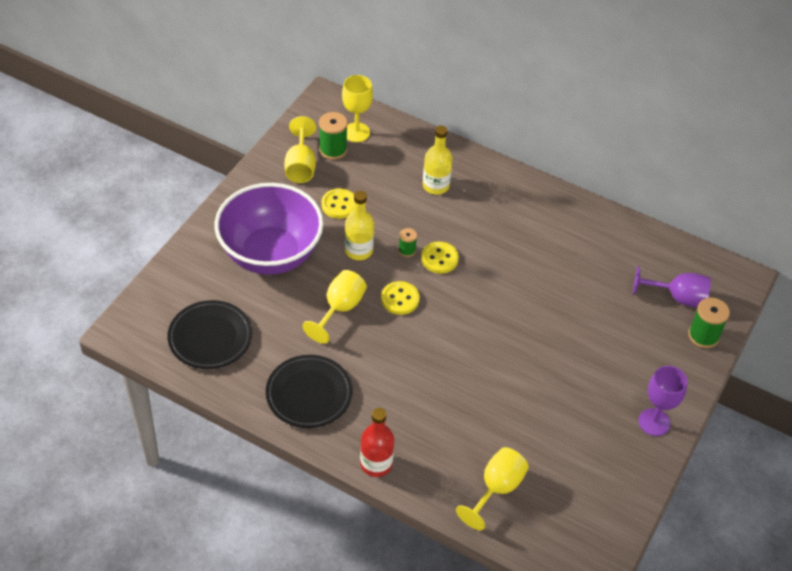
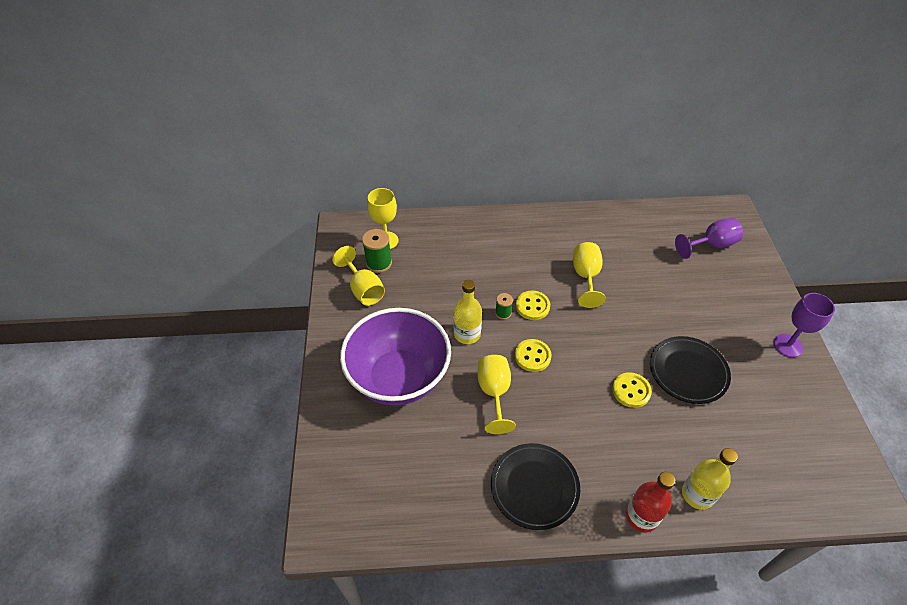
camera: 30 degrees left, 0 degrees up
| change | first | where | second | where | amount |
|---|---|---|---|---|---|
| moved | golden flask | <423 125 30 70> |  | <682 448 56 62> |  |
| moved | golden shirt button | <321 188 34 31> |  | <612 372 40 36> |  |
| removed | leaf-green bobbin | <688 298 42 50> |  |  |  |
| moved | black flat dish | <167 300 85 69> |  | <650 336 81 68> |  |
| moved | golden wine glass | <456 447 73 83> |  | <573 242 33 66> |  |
────
◆ Task instructions: Look through the listing and extract every line with "golden" in it.

◆ Finished task:
| moved | golden flask | <423 125 30 70> |  | <682 448 56 62> |  |
| moved | golden shirt button | <321 188 34 31> |  | <612 372 40 36> |  |
| moved | golden wine glass | <456 447 73 83> |  | <573 242 33 66> |  |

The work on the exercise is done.